> [Exercise]:
Restate each of the lines given below, word for word.

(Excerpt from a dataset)
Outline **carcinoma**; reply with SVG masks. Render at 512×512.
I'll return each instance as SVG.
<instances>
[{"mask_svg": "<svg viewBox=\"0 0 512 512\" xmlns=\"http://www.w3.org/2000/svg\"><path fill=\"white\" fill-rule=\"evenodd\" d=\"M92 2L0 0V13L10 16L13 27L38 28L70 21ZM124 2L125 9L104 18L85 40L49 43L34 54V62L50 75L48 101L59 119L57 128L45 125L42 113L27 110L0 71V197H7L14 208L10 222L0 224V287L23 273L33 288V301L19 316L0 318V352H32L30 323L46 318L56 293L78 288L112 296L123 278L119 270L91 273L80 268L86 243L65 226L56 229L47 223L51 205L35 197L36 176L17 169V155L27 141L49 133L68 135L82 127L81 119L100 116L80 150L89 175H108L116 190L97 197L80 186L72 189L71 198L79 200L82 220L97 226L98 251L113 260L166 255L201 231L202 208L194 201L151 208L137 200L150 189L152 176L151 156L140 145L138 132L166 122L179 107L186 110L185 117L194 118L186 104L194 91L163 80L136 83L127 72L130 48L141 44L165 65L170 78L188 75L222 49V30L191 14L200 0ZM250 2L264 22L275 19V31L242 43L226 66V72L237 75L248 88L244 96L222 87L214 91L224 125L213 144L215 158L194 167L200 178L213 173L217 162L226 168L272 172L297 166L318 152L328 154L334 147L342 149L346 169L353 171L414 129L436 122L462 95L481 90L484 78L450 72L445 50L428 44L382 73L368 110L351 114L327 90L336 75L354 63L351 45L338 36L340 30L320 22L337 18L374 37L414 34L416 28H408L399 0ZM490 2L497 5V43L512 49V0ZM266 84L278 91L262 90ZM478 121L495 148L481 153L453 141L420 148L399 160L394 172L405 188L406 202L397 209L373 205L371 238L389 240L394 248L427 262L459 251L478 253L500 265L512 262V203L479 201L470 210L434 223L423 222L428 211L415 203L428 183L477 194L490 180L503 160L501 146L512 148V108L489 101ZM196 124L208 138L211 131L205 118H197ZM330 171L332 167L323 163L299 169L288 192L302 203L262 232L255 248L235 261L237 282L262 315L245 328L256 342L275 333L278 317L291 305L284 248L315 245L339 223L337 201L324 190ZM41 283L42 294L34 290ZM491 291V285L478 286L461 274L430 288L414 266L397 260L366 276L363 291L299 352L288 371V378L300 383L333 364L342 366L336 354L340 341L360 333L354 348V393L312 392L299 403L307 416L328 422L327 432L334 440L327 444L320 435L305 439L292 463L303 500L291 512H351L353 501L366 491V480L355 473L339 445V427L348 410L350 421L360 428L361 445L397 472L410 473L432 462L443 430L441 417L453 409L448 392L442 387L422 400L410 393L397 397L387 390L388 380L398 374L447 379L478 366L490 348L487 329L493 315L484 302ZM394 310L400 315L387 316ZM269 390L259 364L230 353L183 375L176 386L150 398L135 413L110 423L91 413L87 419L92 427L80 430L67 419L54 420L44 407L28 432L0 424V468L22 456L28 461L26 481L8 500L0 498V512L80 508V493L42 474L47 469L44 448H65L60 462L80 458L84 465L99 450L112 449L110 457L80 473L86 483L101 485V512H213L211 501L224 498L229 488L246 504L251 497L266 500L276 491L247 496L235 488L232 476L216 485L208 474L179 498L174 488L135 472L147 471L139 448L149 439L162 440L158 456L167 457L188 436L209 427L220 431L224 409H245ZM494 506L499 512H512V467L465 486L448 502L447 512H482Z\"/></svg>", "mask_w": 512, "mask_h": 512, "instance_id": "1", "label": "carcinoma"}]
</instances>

> [Written reply]:
Outline **carcinoma**; reply with SVG masks. Render at 512×512.
I'll return each instance as SVG.
<instances>
[{"mask_svg": "<svg viewBox=\"0 0 512 512\" xmlns=\"http://www.w3.org/2000/svg\"><path fill=\"white\" fill-rule=\"evenodd\" d=\"M92 2L0 0V13L10 16L13 27L38 28L70 21ZM124 2L125 9L104 18L85 40L49 43L34 54V62L50 75L48 101L59 119L57 128L45 125L42 113L27 110L0 71V197H7L14 208L10 222L0 224V287L23 273L33 288V301L19 316L0 318V352H32L30 323L46 318L56 293L78 288L112 296L123 278L119 270L91 273L80 268L86 243L65 226L56 229L47 223L51 205L35 197L36 176L17 169V155L27 141L49 133L68 135L82 127L81 119L100 116L80 150L89 175H108L116 190L97 197L80 186L72 189L71 198L79 200L82 220L97 226L98 251L113 260L166 255L201 231L202 208L194 201L151 208L137 200L150 189L152 176L151 156L140 145L138 132L166 122L179 107L186 110L185 117L194 118L186 104L194 91L163 80L136 83L127 72L130 48L141 44L165 65L170 78L188 75L222 49V30L191 14L200 0ZM250 2L264 22L275 19V31L242 43L226 66V72L237 75L248 88L244 96L222 87L214 91L224 125L213 144L215 158L194 167L200 178L213 173L217 162L226 168L272 172L297 166L318 152L328 154L334 147L342 149L346 169L353 171L414 129L436 122L462 95L481 90L484 78L450 72L445 50L428 44L382 73L368 110L351 114L327 90L336 75L354 63L351 45L338 36L340 30L320 22L337 18L374 37L414 34L416 28H408L399 0ZM490 2L497 5V43L512 49V0ZM266 84L278 91L262 90ZM478 121L495 148L481 153L453 141L420 148L399 160L394 172L405 188L406 202L397 209L373 205L371 238L389 240L394 248L427 262L459 251L478 253L500 265L512 262V203L479 201L470 210L434 223L423 222L428 211L415 203L428 183L477 194L490 180L503 160L501 146L512 148V108L489 101ZM196 124L208 138L211 131L205 118H197ZM330 171L332 167L323 163L299 169L288 192L302 203L262 232L255 248L235 261L237 282L262 315L245 328L256 342L275 333L278 317L291 305L284 248L315 245L339 223L337 201L324 190ZM41 283L42 294L34 290ZM491 291V285L478 286L461 274L430 288L414 266L397 260L366 276L363 291L299 352L288 371V378L300 383L333 364L342 366L336 354L340 341L360 333L354 348V393L312 392L299 403L307 416L328 422L327 432L334 440L327 444L320 435L305 439L292 463L303 500L291 512H351L353 501L366 491V480L355 473L339 445V427L348 410L350 421L360 428L361 445L397 472L410 473L432 462L443 430L441 417L453 409L448 392L442 387L422 400L410 393L397 397L387 390L388 380L398 374L447 379L478 366L490 348L487 329L493 315L484 302ZM394 310L400 315L387 316ZM269 390L259 364L230 353L183 375L176 386L150 398L135 413L110 423L91 413L87 419L92 427L80 430L67 419L54 420L44 407L28 432L0 424V468L22 456L28 461L26 481L8 500L0 498V512L80 508V493L42 474L47 469L44 448H65L60 462L80 458L84 465L99 450L112 449L110 457L80 473L86 483L101 485V512H213L211 501L224 498L229 488L246 504L251 497L266 500L276 491L247 496L235 488L232 476L216 485L208 474L179 498L174 488L135 472L147 471L139 448L149 439L162 440L158 456L167 457L188 436L209 427L220 431L224 409H245ZM494 506L499 512H512V467L465 486L448 502L447 512H482Z\"/></svg>", "mask_w": 512, "mask_h": 512, "instance_id": "1", "label": "carcinoma"}]
</instances>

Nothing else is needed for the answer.